• [Task objective] Give the records below again, word for word. No pictures belong in the copy.

• [Records provided]
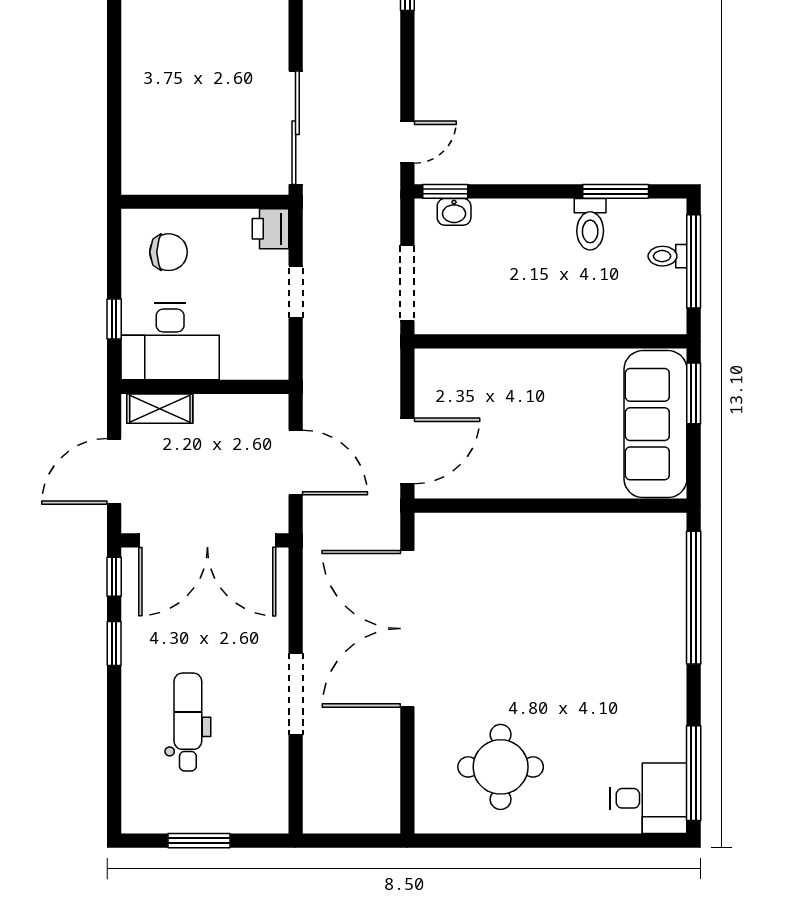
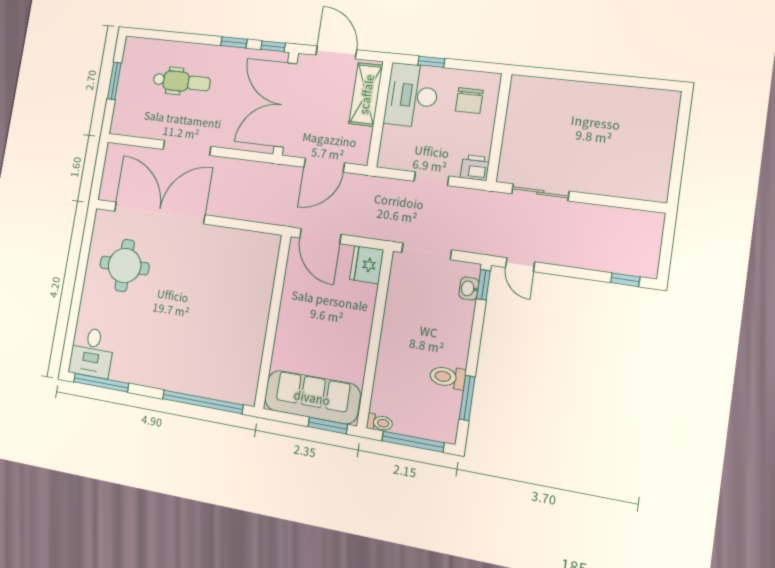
sliding door: (296, 128) -> (540, 192), width x0.73
toilet: (667, 256) -> (380, 423), moved, turned 90
fridge: (441, 371) -> (367, 265), added
shelving: (160, 409) -> (366, 94), width x1.50, depth x1.33
double door: (407, 629) -> (159, 213), moved

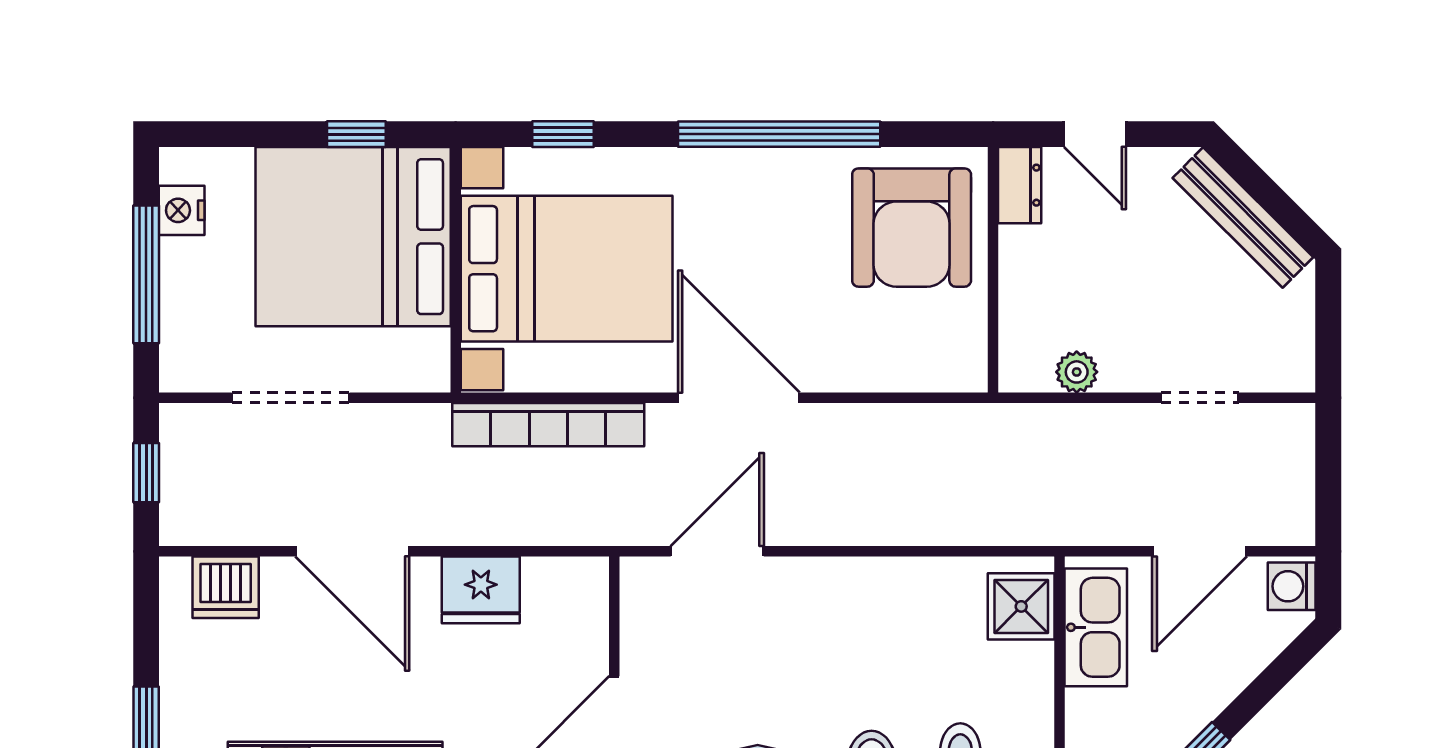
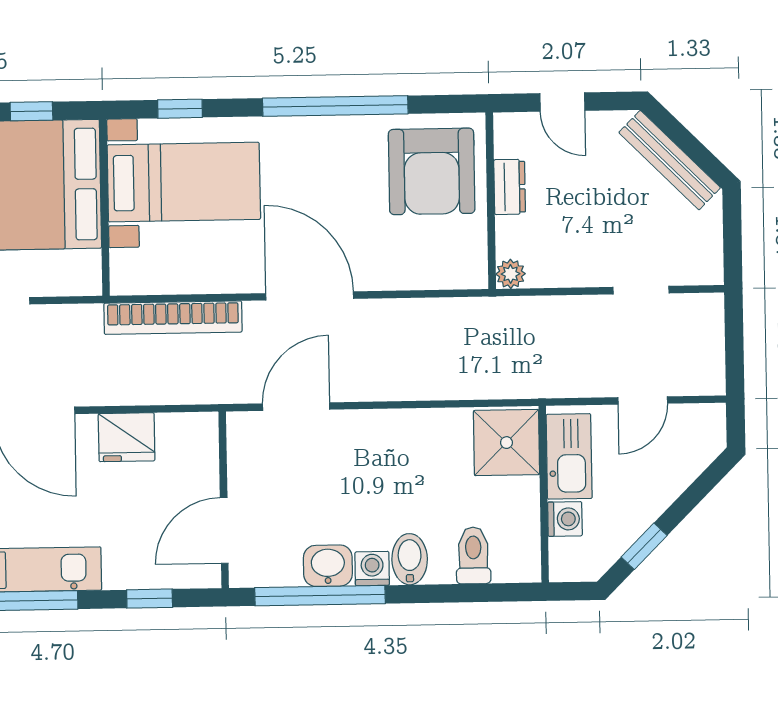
dresser: (1020, 185) -> (510, 187), moved
bed with nightstands: (567, 269) -> (184, 182), width x0.73
plant: (1077, 372) -> (511, 274), moved
door: (1200, 551) -> (643, 400), width x0.73
washing machine: (1292, 586) -> (565, 519), moved, turned 180
shower: (1021, 606) -> (507, 443), width x1.36, depth x1.36

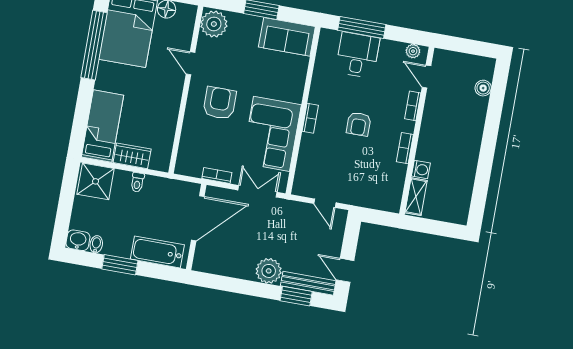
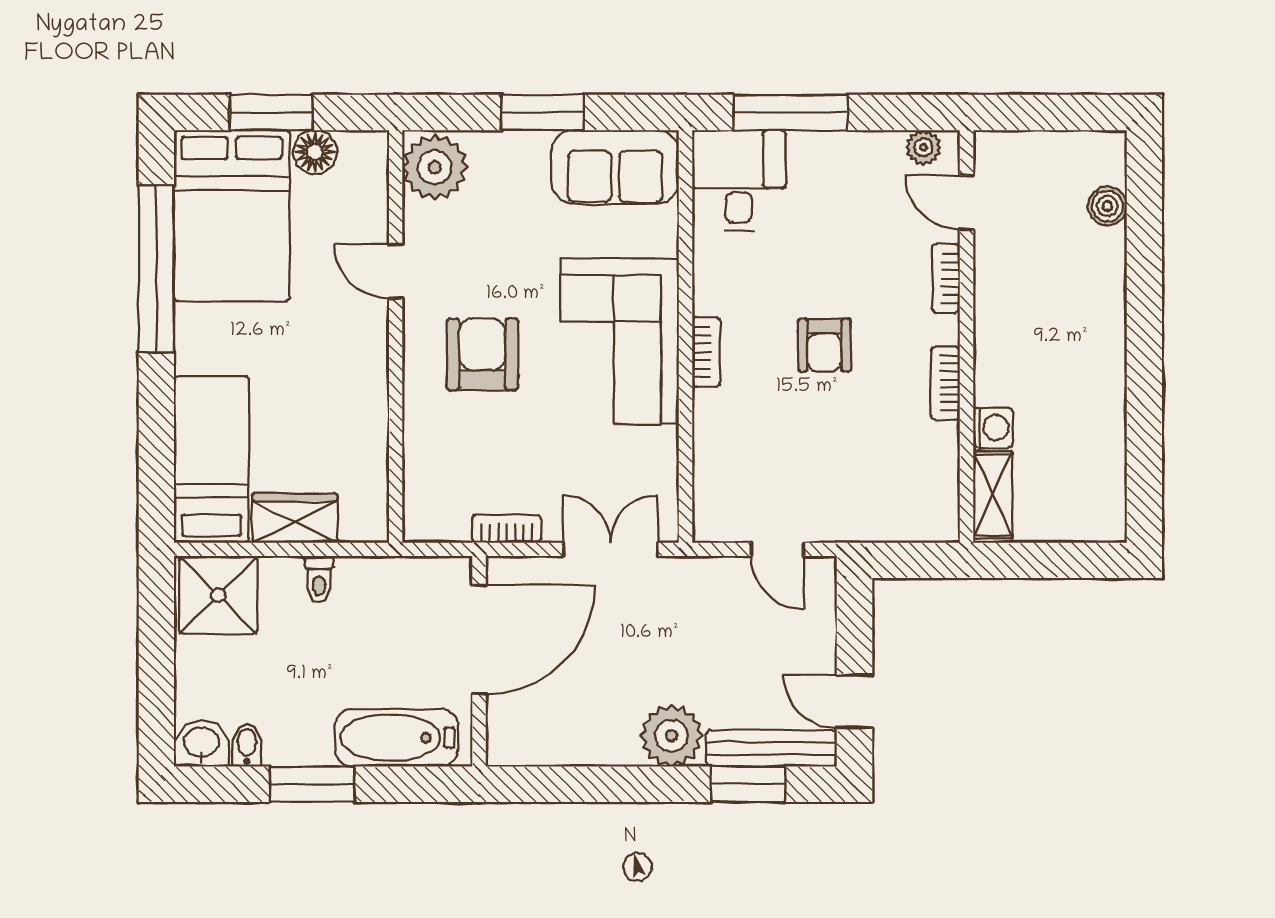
desk: (358, 55) -> (739, 180), moved
corner sofa: (271, 134) -> (620, 341), moved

• [Task answer]
sliding door: (296, 128) -> (540, 192), width x0.73
toilet: (667, 256) -> (380, 423), moved, turned 90
fridge: (441, 371) -> (367, 265), added
shelving: (160, 409) -> (366, 94), width x1.50, depth x1.33
double door: (407, 629) -> (159, 213), moved

dresser: (1020, 185) -> (510, 187), moved
bed with nightstands: (567, 269) -> (184, 182), width x0.73
plant: (1077, 372) -> (511, 274), moved
door: (1200, 551) -> (643, 400), width x0.73
washing machine: (1292, 586) -> (565, 519), moved, turned 180
shower: (1021, 606) -> (507, 443), width x1.36, depth x1.36

desk: (358, 55) -> (739, 180), moved
corner sofa: (271, 134) -> (620, 341), moved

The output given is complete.